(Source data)
==============================

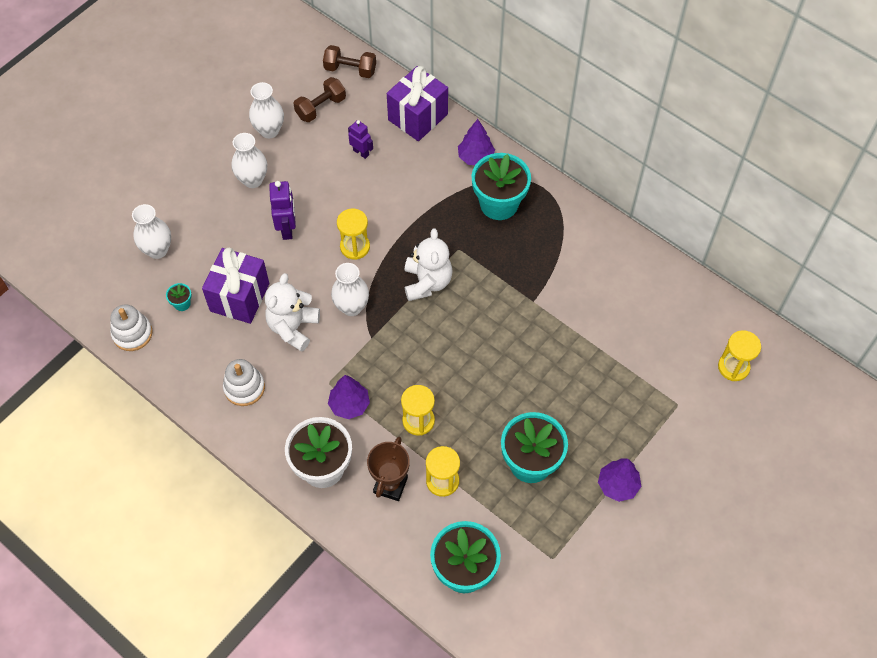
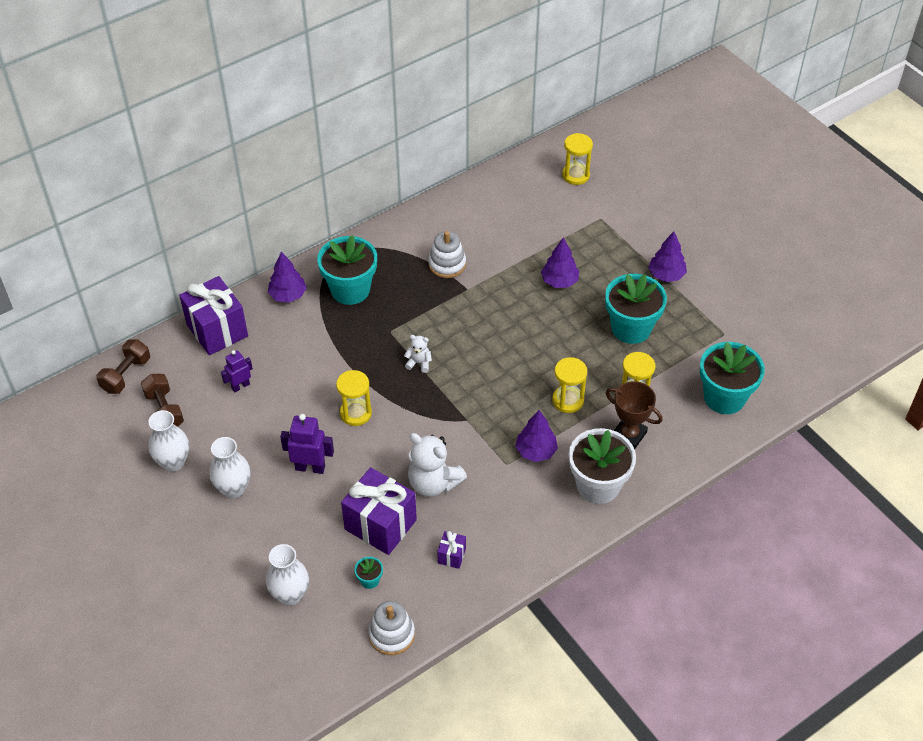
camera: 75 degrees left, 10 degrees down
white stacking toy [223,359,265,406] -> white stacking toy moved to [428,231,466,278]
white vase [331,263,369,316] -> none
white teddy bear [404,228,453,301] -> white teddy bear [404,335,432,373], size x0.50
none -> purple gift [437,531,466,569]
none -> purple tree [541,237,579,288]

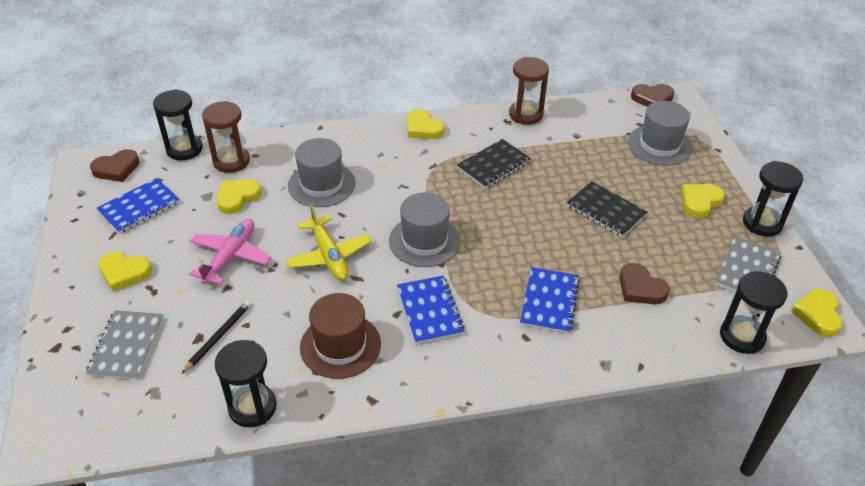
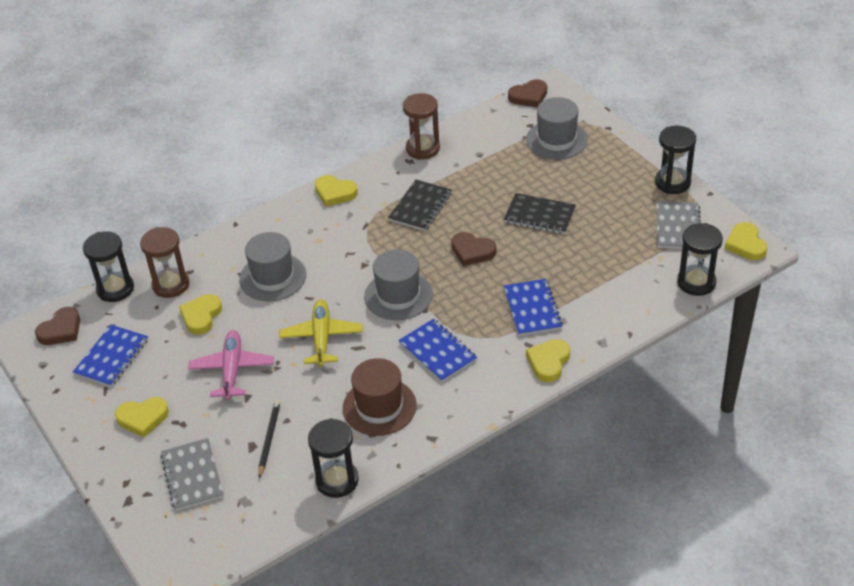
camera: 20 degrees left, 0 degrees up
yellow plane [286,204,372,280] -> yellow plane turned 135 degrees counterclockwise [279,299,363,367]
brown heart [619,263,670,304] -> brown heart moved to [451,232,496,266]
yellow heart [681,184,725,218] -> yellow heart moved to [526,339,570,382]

==============================

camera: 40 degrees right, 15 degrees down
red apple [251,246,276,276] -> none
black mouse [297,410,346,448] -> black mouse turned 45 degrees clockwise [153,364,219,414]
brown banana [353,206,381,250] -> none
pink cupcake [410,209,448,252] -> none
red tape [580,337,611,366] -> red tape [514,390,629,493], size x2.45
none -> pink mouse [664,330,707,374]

==============================

▸ Exercise prompt:
Taking the records above, retype every line from the one with "pink cupcake [410,209,448,252] -> none" down to the one with "none -> pink mouse [664,330,707,374]", exactly and with nothing else.

▸ Answer section:
pink cupcake [410,209,448,252] -> none
red tape [580,337,611,366] -> red tape [514,390,629,493], size x2.45
none -> pink mouse [664,330,707,374]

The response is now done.